----- Data -----

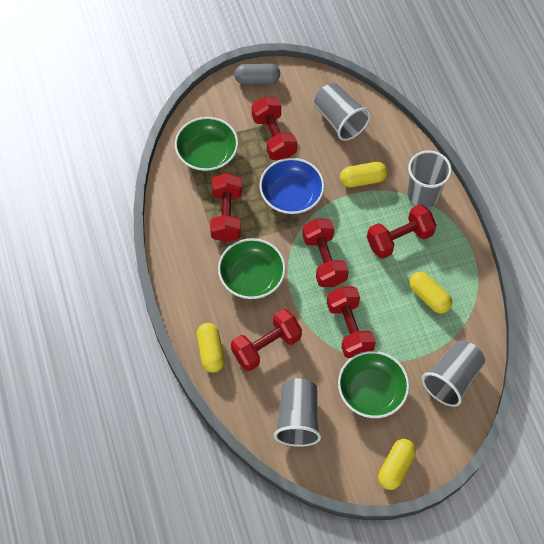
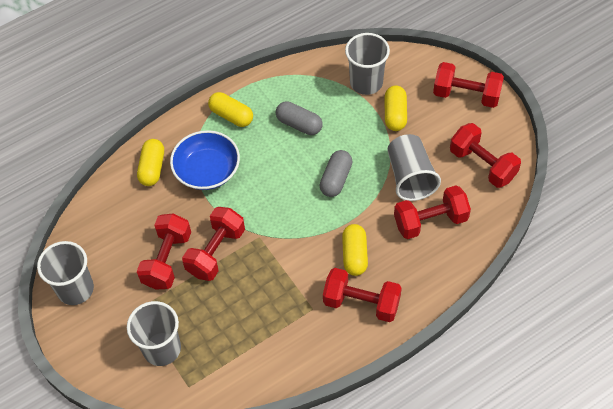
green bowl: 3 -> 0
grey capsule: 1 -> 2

-----
----- Data -----

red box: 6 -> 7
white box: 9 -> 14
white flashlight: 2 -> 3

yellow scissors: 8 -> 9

-----
----- Data -----

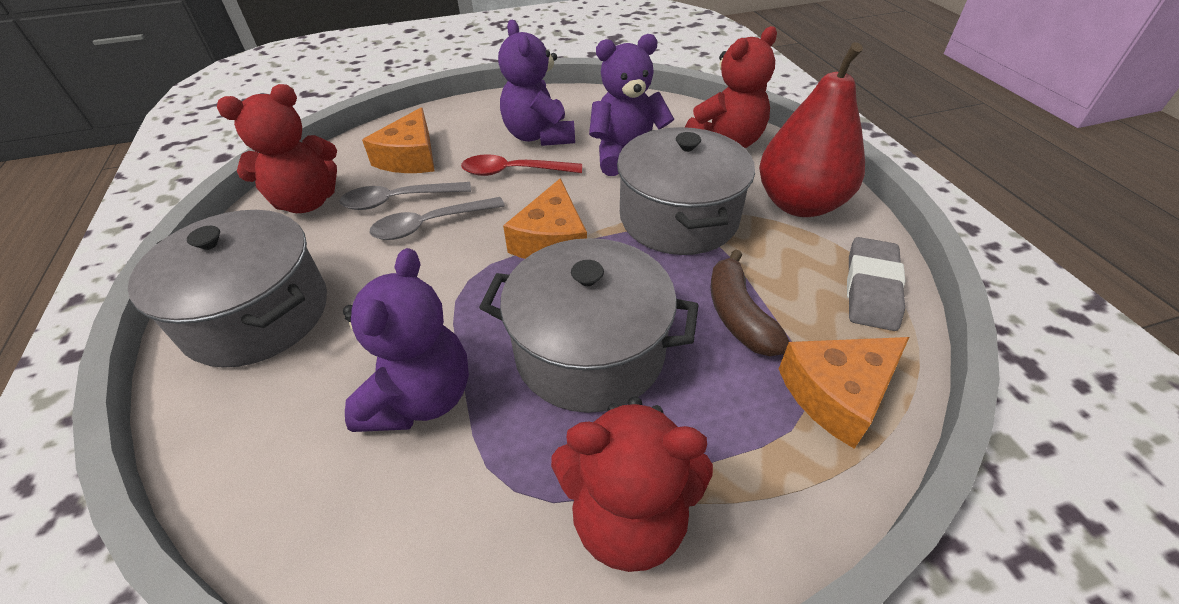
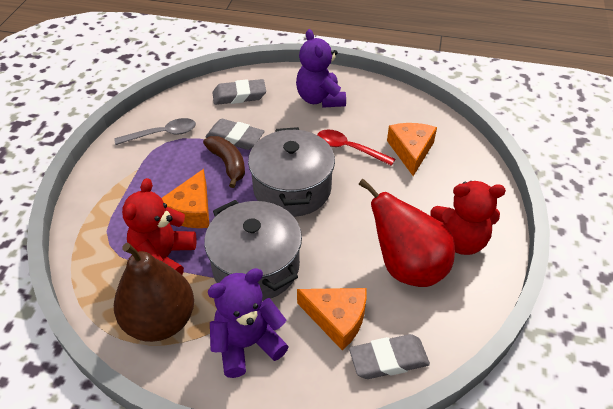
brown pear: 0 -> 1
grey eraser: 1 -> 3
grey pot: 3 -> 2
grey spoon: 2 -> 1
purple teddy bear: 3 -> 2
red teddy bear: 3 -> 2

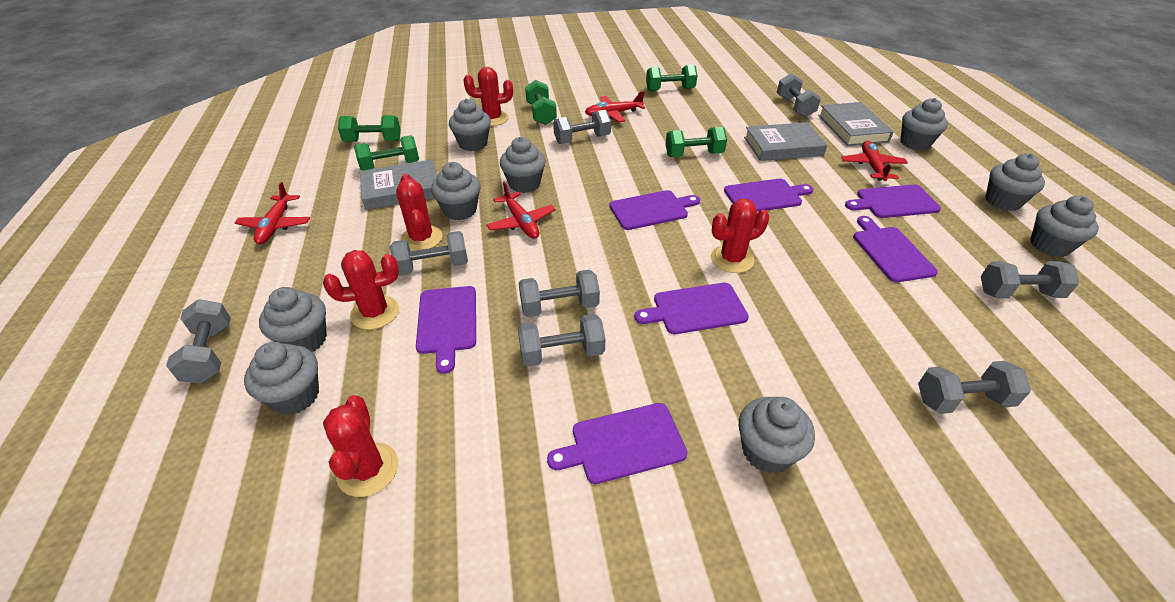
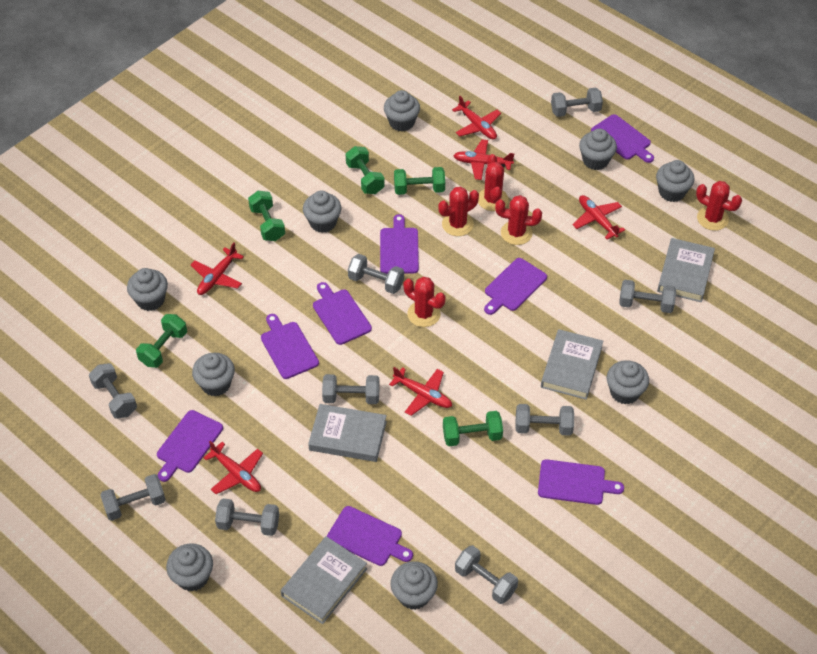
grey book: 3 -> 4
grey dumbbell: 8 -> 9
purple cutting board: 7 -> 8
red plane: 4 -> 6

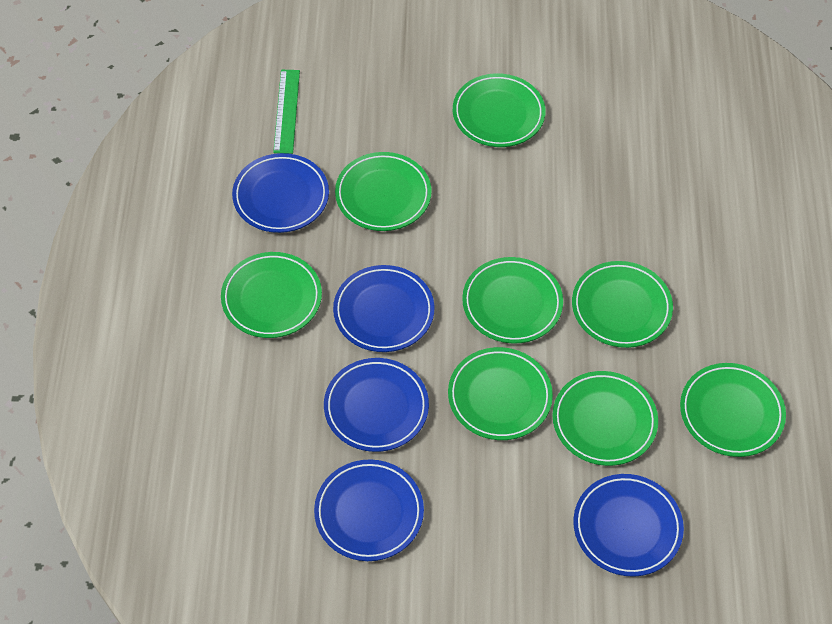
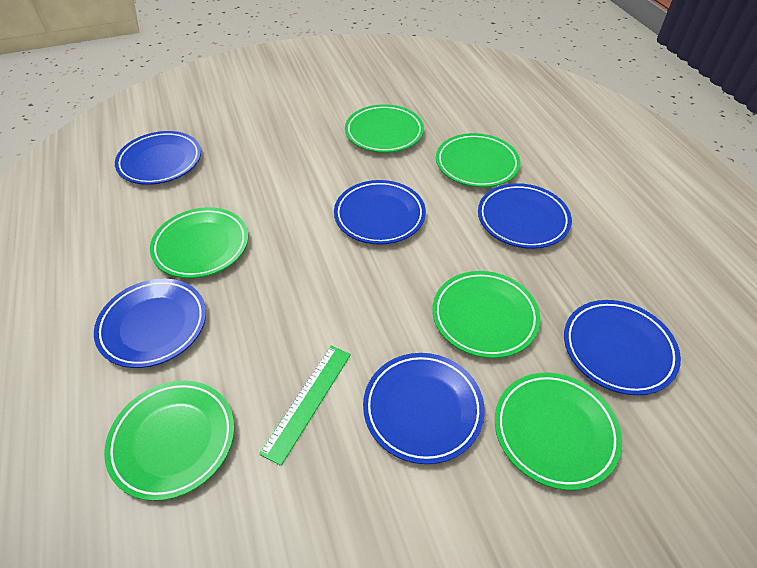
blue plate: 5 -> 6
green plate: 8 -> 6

-----

▶ [Exercise]:
Begin at the line in the entries above that has "purple cutting board: 7 -> 8", stop after the line that has "green plate: 8 -> 6", and output exactly those lines without pictures.

▶ [Written reply]:
purple cutting board: 7 -> 8
red plane: 4 -> 6

blue plate: 5 -> 6
green plate: 8 -> 6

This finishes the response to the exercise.